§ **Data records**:
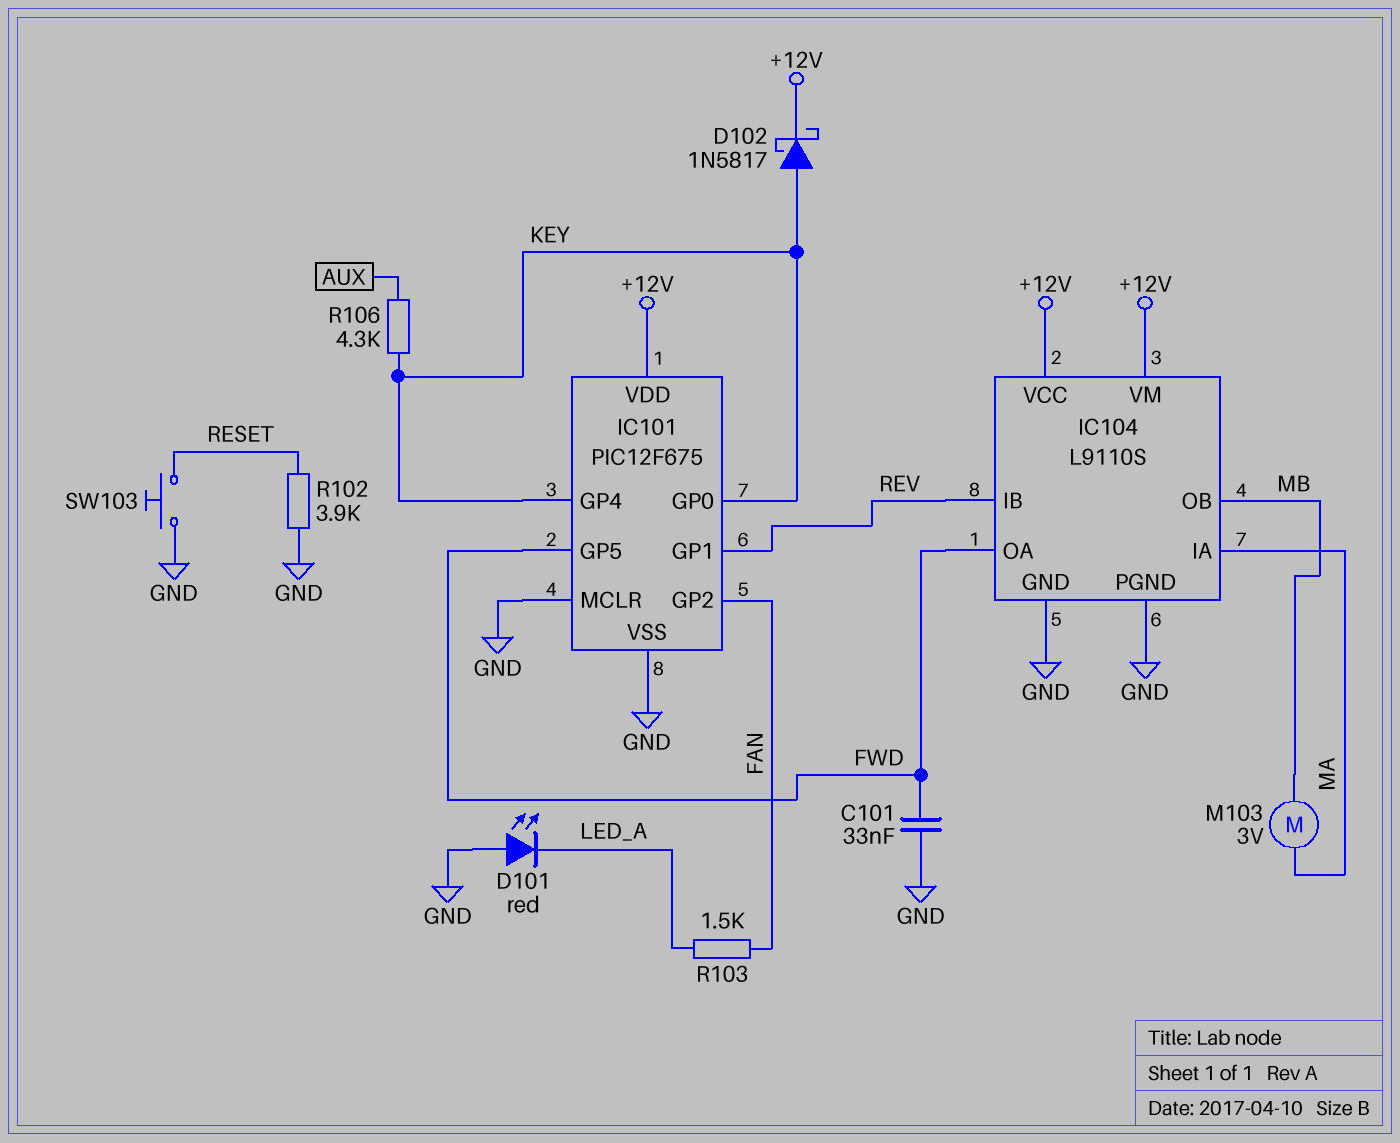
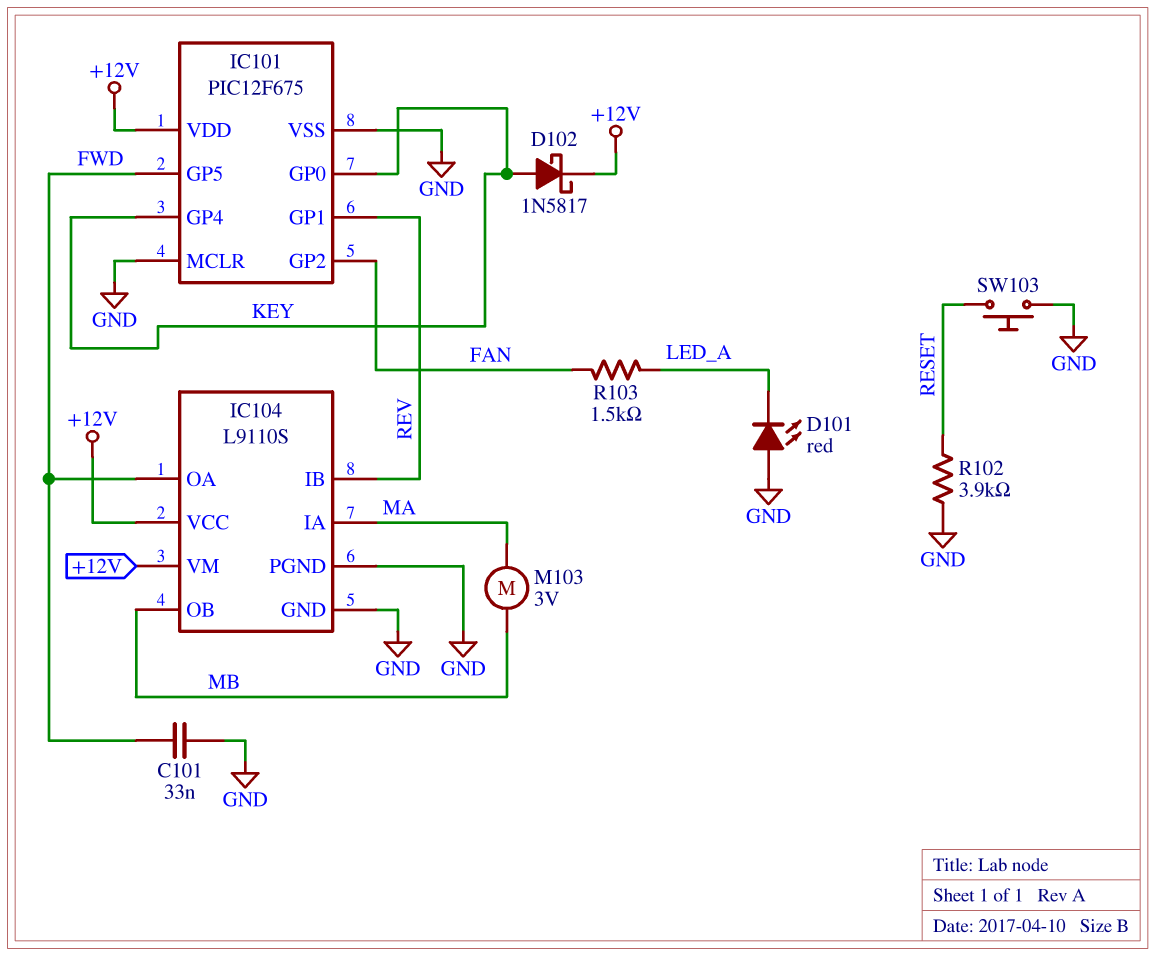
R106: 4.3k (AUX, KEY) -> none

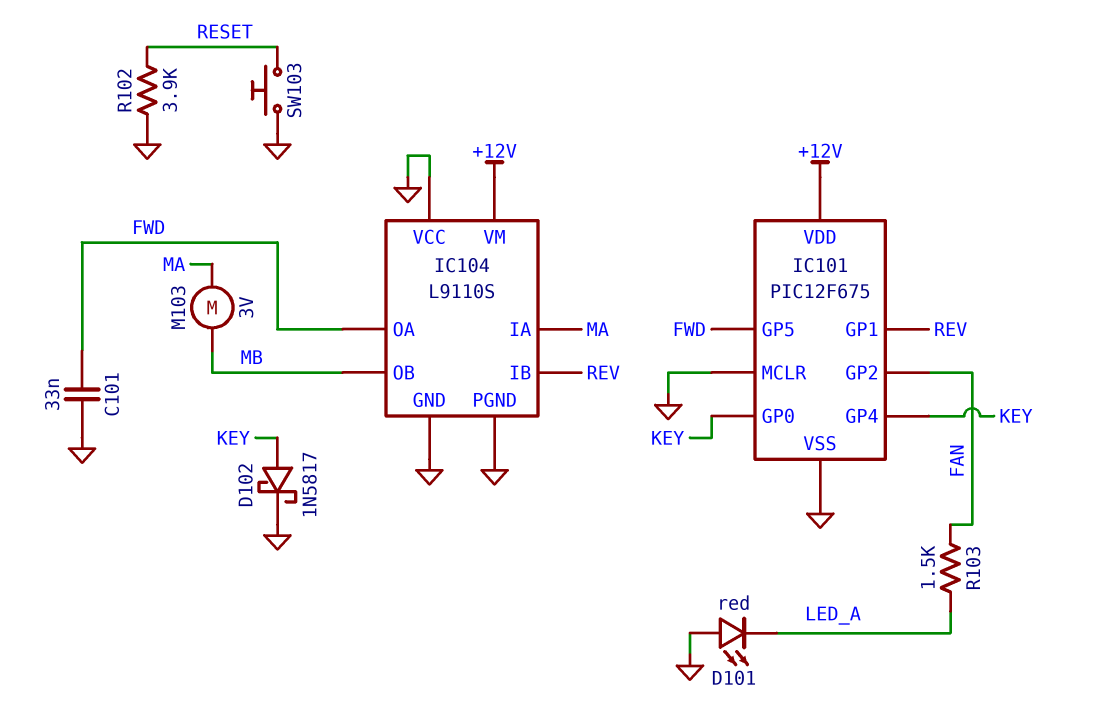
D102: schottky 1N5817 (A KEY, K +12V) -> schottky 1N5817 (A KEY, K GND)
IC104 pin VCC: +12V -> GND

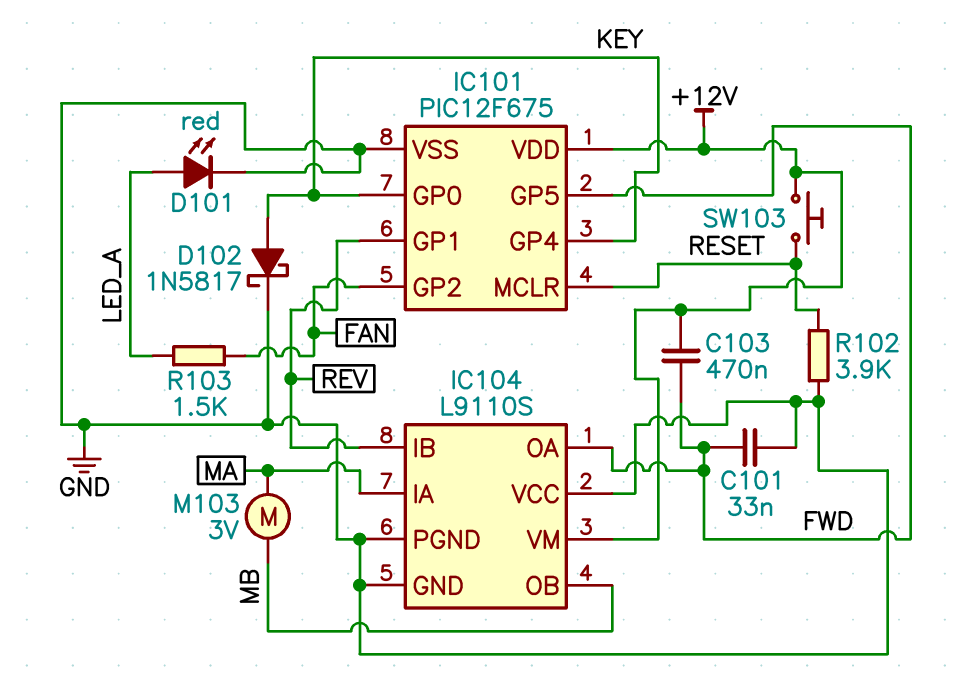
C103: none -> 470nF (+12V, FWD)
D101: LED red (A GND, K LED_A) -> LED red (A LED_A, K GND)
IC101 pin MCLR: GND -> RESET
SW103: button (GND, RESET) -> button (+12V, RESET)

§ **YOUR INSTRUCTIONS**:
Since only the text is needed, retype the data above exactly and omit the pictures.

§ **ANSWER**:
R106: 4.3k (AUX, KEY) -> none

D102: schottky 1N5817 (A KEY, K +12V) -> schottky 1N5817 (A KEY, K GND)
IC104 pin VCC: +12V -> GND

C103: none -> 470nF (+12V, FWD)
D101: LED red (A GND, K LED_A) -> LED red (A LED_A, K GND)
IC101 pin MCLR: GND -> RESET
SW103: button (GND, RESET) -> button (+12V, RESET)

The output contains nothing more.